## Your assignment
Transcribe the full listing, keeping every word as it stands.

○ ○ ○

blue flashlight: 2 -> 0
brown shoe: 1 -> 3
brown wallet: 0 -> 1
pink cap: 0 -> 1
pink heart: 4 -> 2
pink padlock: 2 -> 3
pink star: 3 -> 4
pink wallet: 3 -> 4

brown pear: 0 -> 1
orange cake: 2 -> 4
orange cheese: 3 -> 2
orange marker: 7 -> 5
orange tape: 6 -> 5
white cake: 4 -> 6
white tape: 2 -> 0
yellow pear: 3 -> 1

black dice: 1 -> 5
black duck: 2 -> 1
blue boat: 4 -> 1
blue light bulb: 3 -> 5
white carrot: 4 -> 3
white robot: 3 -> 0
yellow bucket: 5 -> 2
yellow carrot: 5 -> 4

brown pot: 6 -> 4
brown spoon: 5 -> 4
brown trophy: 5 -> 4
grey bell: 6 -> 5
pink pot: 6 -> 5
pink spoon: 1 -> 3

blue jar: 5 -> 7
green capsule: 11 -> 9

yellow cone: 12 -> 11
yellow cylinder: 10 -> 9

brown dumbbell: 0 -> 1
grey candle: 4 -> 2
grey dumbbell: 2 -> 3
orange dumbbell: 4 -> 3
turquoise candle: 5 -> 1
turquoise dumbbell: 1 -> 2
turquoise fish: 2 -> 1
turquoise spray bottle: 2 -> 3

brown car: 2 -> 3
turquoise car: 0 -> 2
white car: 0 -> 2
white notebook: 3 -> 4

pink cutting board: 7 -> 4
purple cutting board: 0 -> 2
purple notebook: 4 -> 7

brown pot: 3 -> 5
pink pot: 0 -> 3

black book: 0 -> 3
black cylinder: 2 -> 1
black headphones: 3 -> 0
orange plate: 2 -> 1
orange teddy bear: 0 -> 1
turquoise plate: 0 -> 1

○ ○ ○

## Response
blue flashlight: 2 -> 0
brown shoe: 1 -> 3
brown wallet: 0 -> 1
pink cap: 0 -> 1
pink heart: 4 -> 2
pink padlock: 2 -> 3
pink star: 3 -> 4
pink wallet: 3 -> 4

brown pear: 0 -> 1
orange cake: 2 -> 4
orange cheese: 3 -> 2
orange marker: 7 -> 5
orange tape: 6 -> 5
white cake: 4 -> 6
white tape: 2 -> 0
yellow pear: 3 -> 1

black dice: 1 -> 5
black duck: 2 -> 1
blue boat: 4 -> 1
blue light bulb: 3 -> 5
white carrot: 4 -> 3
white robot: 3 -> 0
yellow bucket: 5 -> 2
yellow carrot: 5 -> 4

brown pot: 6 -> 4
brown spoon: 5 -> 4
brown trophy: 5 -> 4
grey bell: 6 -> 5
pink pot: 6 -> 5
pink spoon: 1 -> 3

blue jar: 5 -> 7
green capsule: 11 -> 9

yellow cone: 12 -> 11
yellow cylinder: 10 -> 9

brown dumbbell: 0 -> 1
grey candle: 4 -> 2
grey dumbbell: 2 -> 3
orange dumbbell: 4 -> 3
turquoise candle: 5 -> 1
turquoise dumbbell: 1 -> 2
turquoise fish: 2 -> 1
turquoise spray bottle: 2 -> 3

brown car: 2 -> 3
turquoise car: 0 -> 2
white car: 0 -> 2
white notebook: 3 -> 4

pink cutting board: 7 -> 4
purple cutting board: 0 -> 2
purple notebook: 4 -> 7

brown pot: 3 -> 5
pink pot: 0 -> 3

black book: 0 -> 3
black cylinder: 2 -> 1
black headphones: 3 -> 0
orange plate: 2 -> 1
orange teddy bear: 0 -> 1
turquoise plate: 0 -> 1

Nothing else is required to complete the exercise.